WHAT YOU SHOULD DO:
Reproduce the listing exactly, please, with every line intact.

^^^^

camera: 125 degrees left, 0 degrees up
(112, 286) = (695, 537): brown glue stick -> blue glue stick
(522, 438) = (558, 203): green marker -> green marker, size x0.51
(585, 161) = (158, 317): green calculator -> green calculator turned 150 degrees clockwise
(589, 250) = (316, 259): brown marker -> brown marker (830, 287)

^^^^

TASK SOLUTION:
camera: 125 degrees left, 0 degrees up
(112, 286) = (695, 537): brown glue stick -> blue glue stick
(522, 438) = (558, 203): green marker -> green marker, size x0.51
(585, 161) = (158, 317): green calculator -> green calculator turned 150 degrees clockwise
(589, 250) = (316, 259): brown marker -> brown marker (830, 287)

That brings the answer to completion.